Every entry below should appear in the answer exactly as written, apart from the pictures.

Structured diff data

★ ★ ★

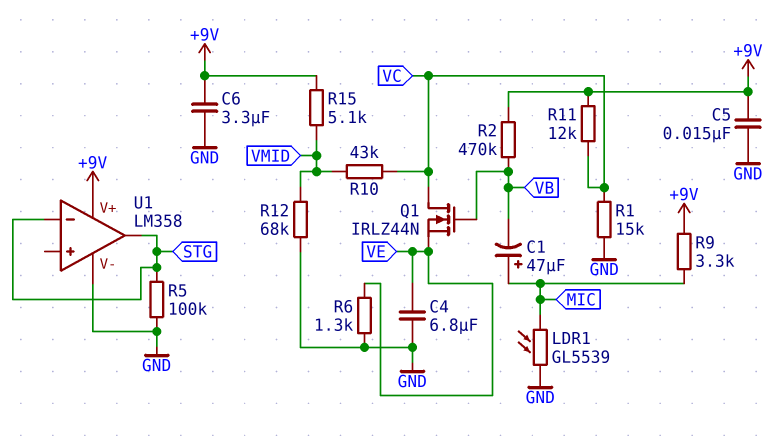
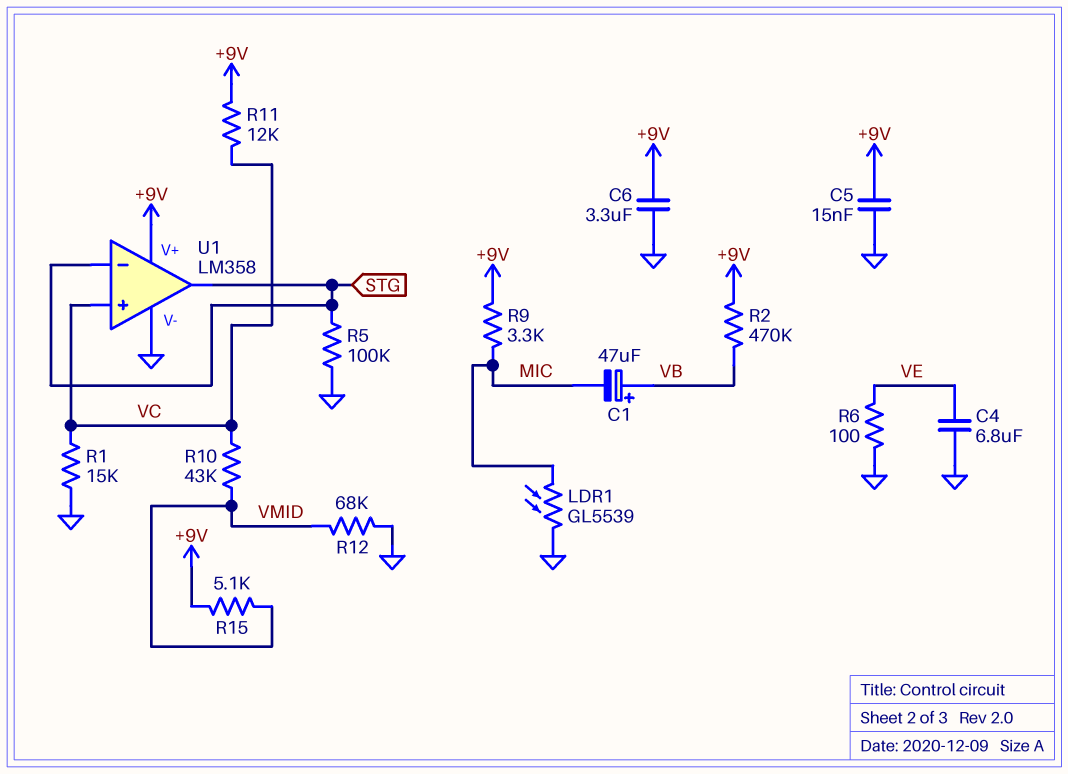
C1: 47uF (plus MIC, minus VB) -> 47uF (plus VB, minus MIC)
Q1: NMOS IRLZ44N (G VB, D VC, S VE) -> none
R6: 1.3k (GND, VE) -> 100 (GND, VE)
U1 pin in+: none -> VC

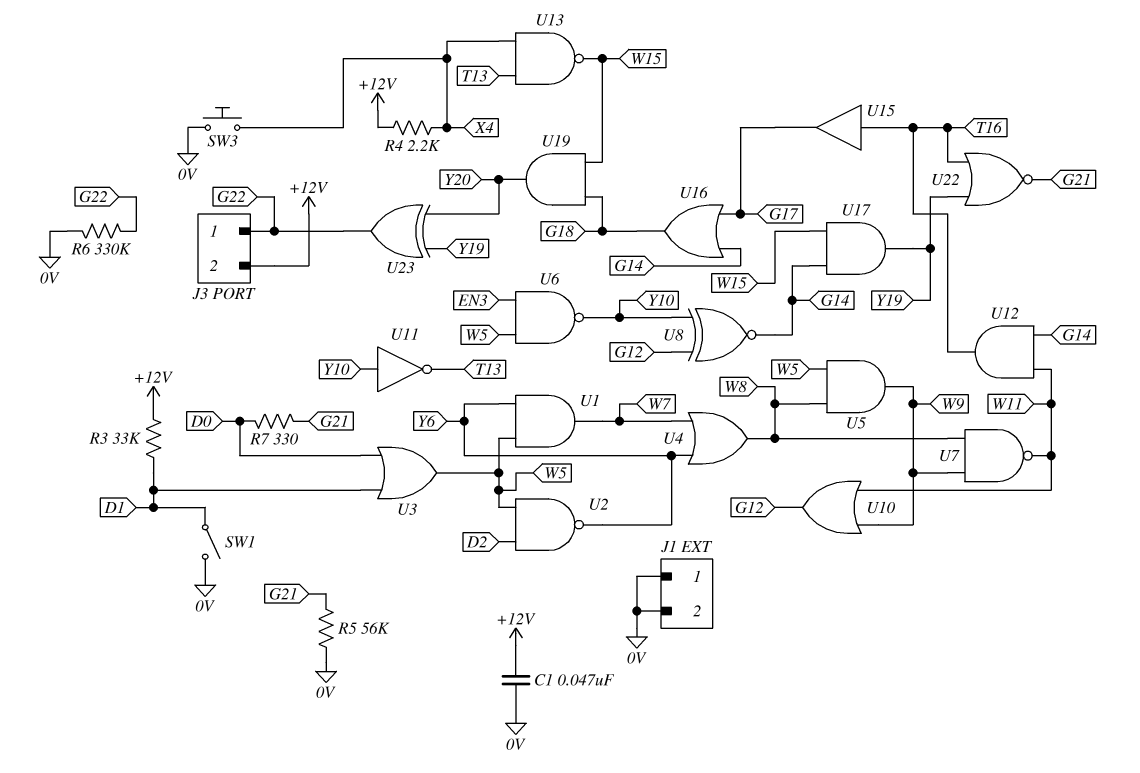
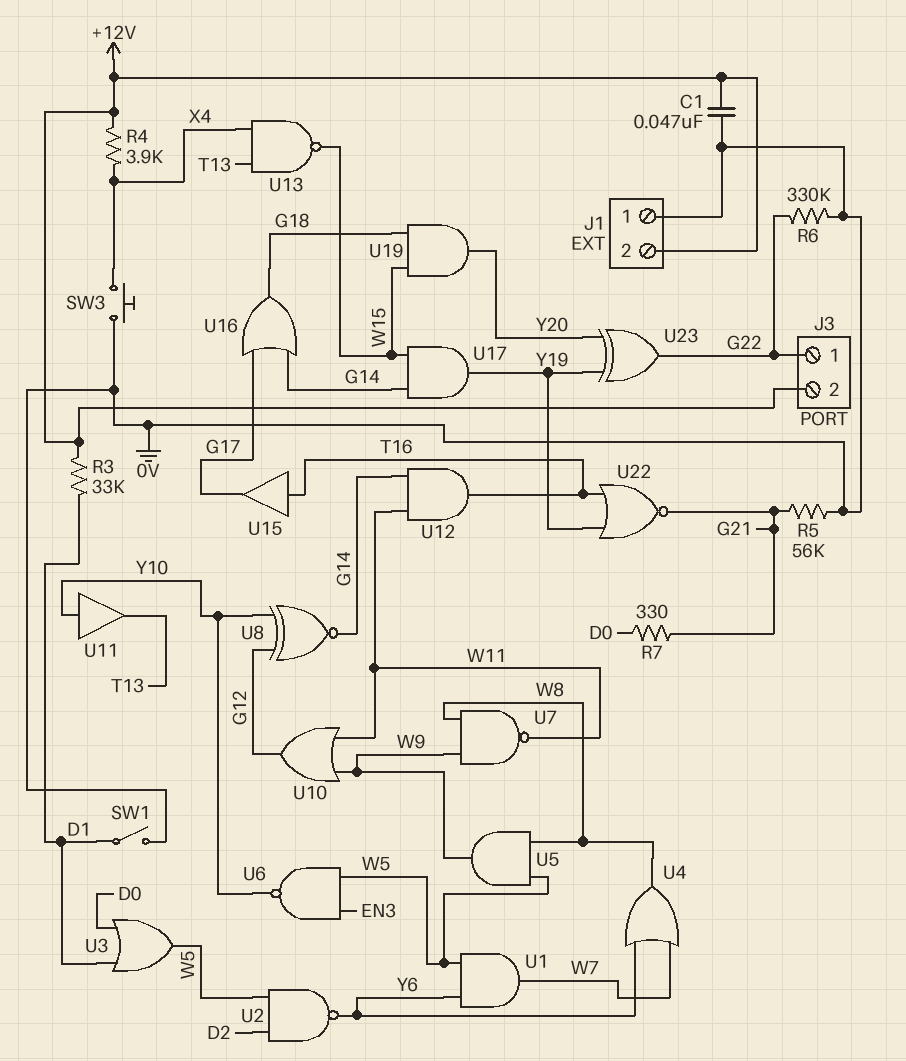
J1 pin 2: 0V -> +12V
R4: 2.2k (+12V, X4) -> 3.9k (+12V, X4)
U11: NOT (in Y10, out T13) -> buffer (in Y10, out T13)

★ ★ ★

## Task output
C1: 47uF (plus MIC, minus VB) -> 47uF (plus VB, minus MIC)
Q1: NMOS IRLZ44N (G VB, D VC, S VE) -> none
R6: 1.3k (GND, VE) -> 100 (GND, VE)
U1 pin in+: none -> VC

J1 pin 2: 0V -> +12V
R4: 2.2k (+12V, X4) -> 3.9k (+12V, X4)
U11: NOT (in Y10, out T13) -> buffer (in Y10, out T13)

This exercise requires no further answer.